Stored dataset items
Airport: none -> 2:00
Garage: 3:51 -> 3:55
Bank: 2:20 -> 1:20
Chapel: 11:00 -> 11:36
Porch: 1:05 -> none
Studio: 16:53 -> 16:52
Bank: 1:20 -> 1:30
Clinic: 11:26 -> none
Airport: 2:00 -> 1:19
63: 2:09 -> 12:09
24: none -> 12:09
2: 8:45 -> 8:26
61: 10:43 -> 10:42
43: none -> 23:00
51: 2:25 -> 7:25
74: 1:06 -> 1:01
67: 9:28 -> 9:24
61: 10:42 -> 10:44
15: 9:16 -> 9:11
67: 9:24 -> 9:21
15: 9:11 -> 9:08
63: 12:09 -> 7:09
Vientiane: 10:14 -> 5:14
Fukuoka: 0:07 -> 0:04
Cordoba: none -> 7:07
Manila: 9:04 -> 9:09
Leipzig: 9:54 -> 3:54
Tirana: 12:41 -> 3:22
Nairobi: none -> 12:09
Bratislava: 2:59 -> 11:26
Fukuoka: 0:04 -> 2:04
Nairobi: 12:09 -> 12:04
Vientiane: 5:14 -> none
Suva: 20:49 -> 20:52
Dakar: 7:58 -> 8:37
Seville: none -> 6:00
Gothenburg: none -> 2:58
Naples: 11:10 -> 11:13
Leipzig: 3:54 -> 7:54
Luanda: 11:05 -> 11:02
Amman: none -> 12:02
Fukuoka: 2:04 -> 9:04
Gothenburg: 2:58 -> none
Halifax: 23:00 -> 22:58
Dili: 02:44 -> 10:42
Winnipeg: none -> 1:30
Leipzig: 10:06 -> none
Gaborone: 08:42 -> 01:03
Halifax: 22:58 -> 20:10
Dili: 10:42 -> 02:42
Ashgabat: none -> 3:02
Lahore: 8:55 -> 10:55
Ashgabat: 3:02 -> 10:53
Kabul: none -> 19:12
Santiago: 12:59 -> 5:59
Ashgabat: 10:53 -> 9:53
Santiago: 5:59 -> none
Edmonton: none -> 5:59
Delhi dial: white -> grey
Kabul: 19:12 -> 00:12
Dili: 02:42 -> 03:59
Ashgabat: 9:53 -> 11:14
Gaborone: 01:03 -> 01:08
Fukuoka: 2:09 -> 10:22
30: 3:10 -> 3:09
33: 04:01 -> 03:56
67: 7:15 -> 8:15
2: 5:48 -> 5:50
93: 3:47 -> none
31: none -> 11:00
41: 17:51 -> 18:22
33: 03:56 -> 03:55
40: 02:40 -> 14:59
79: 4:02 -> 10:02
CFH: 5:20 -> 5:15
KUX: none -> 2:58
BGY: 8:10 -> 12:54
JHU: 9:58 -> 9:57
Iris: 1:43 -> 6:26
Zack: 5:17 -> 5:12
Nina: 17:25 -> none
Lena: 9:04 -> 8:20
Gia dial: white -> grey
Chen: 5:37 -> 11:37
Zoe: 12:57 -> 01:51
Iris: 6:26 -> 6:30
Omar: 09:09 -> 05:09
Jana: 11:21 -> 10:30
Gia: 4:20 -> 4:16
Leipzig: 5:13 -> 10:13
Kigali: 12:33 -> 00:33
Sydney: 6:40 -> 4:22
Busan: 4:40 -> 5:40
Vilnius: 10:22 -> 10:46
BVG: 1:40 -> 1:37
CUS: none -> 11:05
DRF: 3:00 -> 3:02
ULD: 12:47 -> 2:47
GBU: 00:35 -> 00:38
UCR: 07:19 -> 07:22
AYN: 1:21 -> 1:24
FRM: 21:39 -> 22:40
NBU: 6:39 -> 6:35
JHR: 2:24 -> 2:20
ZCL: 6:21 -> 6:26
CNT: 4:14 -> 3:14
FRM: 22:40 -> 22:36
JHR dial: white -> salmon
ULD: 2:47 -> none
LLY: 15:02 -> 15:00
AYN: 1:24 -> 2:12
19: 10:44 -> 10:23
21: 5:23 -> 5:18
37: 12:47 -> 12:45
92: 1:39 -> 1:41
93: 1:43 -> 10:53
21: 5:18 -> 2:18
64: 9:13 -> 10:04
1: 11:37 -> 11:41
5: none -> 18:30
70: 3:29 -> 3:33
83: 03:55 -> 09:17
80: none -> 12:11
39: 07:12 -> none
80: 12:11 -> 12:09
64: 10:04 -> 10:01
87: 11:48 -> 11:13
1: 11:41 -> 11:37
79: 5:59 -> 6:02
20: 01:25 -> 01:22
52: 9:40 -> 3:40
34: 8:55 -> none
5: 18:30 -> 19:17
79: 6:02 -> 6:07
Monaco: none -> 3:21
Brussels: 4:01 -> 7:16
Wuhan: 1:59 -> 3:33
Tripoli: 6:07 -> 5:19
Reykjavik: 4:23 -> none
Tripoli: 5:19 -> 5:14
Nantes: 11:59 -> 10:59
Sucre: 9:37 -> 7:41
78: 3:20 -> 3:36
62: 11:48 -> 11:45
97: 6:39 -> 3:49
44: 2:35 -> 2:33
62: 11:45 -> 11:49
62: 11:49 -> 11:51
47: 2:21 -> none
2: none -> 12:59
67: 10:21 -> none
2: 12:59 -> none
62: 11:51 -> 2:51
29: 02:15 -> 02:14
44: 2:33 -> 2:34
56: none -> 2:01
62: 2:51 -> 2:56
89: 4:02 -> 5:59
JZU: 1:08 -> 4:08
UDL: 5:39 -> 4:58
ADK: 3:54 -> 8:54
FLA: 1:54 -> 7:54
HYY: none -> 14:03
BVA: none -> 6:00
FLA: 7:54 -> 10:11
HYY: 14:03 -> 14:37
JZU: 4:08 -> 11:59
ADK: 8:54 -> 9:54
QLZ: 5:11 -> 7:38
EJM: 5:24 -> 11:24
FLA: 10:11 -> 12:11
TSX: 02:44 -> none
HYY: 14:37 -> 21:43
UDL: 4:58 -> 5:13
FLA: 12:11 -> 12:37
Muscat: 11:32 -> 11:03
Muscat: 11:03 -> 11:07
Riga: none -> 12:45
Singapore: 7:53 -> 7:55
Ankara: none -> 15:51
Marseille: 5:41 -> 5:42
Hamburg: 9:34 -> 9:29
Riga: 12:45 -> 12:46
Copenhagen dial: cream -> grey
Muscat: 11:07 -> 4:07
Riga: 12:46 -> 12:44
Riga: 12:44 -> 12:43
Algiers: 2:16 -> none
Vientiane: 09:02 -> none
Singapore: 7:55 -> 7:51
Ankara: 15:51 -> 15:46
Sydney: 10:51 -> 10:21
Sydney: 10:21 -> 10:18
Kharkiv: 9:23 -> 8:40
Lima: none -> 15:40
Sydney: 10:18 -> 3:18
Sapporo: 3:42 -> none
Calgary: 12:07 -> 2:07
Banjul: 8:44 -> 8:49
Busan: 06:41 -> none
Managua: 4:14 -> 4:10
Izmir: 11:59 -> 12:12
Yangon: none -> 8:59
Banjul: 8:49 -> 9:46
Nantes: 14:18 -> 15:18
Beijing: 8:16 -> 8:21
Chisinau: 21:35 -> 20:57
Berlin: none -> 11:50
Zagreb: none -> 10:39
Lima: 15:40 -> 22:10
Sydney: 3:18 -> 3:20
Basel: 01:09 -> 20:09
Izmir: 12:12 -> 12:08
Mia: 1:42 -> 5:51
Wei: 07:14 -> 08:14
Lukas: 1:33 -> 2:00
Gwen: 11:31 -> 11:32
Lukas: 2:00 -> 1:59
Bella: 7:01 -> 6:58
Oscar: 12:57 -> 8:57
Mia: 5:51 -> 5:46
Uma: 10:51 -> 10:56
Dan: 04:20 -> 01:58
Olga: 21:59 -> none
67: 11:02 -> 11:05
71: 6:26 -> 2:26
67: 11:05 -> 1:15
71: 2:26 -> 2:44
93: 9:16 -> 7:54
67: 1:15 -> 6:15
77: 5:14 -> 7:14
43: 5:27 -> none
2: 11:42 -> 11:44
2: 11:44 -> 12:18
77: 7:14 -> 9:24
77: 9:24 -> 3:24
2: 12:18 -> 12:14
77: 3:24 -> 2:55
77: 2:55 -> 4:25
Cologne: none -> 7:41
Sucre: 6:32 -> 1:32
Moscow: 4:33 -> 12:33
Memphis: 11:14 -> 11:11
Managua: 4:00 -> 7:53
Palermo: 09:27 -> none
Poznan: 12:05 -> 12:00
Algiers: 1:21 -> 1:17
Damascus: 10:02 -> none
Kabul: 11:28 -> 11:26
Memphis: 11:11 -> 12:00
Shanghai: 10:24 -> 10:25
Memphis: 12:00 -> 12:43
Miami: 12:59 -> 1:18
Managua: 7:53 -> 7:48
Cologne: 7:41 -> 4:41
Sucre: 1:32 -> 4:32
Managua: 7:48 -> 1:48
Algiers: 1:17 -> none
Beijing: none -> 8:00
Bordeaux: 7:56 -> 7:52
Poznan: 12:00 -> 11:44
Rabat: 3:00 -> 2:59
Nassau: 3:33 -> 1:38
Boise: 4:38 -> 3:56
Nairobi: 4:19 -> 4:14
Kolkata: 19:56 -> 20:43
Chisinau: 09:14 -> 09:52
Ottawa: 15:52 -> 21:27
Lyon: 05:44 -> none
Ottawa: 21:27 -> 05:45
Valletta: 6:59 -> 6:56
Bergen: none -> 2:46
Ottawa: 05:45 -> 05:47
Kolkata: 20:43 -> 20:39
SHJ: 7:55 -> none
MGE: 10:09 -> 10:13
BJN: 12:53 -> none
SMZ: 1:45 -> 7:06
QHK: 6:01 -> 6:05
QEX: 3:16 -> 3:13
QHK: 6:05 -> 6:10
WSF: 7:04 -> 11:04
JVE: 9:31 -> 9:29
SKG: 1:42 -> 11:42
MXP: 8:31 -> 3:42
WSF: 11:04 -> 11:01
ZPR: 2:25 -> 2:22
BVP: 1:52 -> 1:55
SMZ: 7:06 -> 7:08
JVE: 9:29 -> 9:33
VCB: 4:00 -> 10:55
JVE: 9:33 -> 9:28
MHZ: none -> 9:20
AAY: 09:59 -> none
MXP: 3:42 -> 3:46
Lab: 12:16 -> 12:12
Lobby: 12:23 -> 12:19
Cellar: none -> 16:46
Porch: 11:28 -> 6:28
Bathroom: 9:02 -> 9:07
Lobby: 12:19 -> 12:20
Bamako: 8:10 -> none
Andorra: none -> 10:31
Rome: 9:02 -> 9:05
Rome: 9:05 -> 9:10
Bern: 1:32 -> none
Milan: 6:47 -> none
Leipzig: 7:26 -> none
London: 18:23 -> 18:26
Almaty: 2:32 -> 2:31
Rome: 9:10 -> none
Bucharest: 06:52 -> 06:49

> _EXERCISE INSTRUCTIONS_:
Please rewrite the entries from the first one through the line containing "Winnipeg: none -> 1:30", replacing "Fukuoka" with "Osaka" and leaving everything else unchanged. Give only those lines.

> _TASK SOLUTION_:
Airport: none -> 2:00
Garage: 3:51 -> 3:55
Bank: 2:20 -> 1:20
Chapel: 11:00 -> 11:36
Porch: 1:05 -> none
Studio: 16:53 -> 16:52
Bank: 1:20 -> 1:30
Clinic: 11:26 -> none
Airport: 2:00 -> 1:19
63: 2:09 -> 12:09
24: none -> 12:09
2: 8:45 -> 8:26
61: 10:43 -> 10:42
43: none -> 23:00
51: 2:25 -> 7:25
74: 1:06 -> 1:01
67: 9:28 -> 9:24
61: 10:42 -> 10:44
15: 9:16 -> 9:11
67: 9:24 -> 9:21
15: 9:11 -> 9:08
63: 12:09 -> 7:09
Vientiane: 10:14 -> 5:14
Osaka: 0:07 -> 0:04
Cordoba: none -> 7:07
Manila: 9:04 -> 9:09
Leipzig: 9:54 -> 3:54
Tirana: 12:41 -> 3:22
Nairobi: none -> 12:09
Bratislava: 2:59 -> 11:26
Osaka: 0:04 -> 2:04
Nairobi: 12:09 -> 12:04
Vientiane: 5:14 -> none
Suva: 20:49 -> 20:52
Dakar: 7:58 -> 8:37
Seville: none -> 6:00
Gothenburg: none -> 2:58
Naples: 11:10 -> 11:13
Leipzig: 3:54 -> 7:54
Luanda: 11:05 -> 11:02
Amman: none -> 12:02
Osaka: 2:04 -> 9:04
Gothenburg: 2:58 -> none
Halifax: 23:00 -> 22:58
Dili: 02:44 -> 10:42
Winnipeg: none -> 1:30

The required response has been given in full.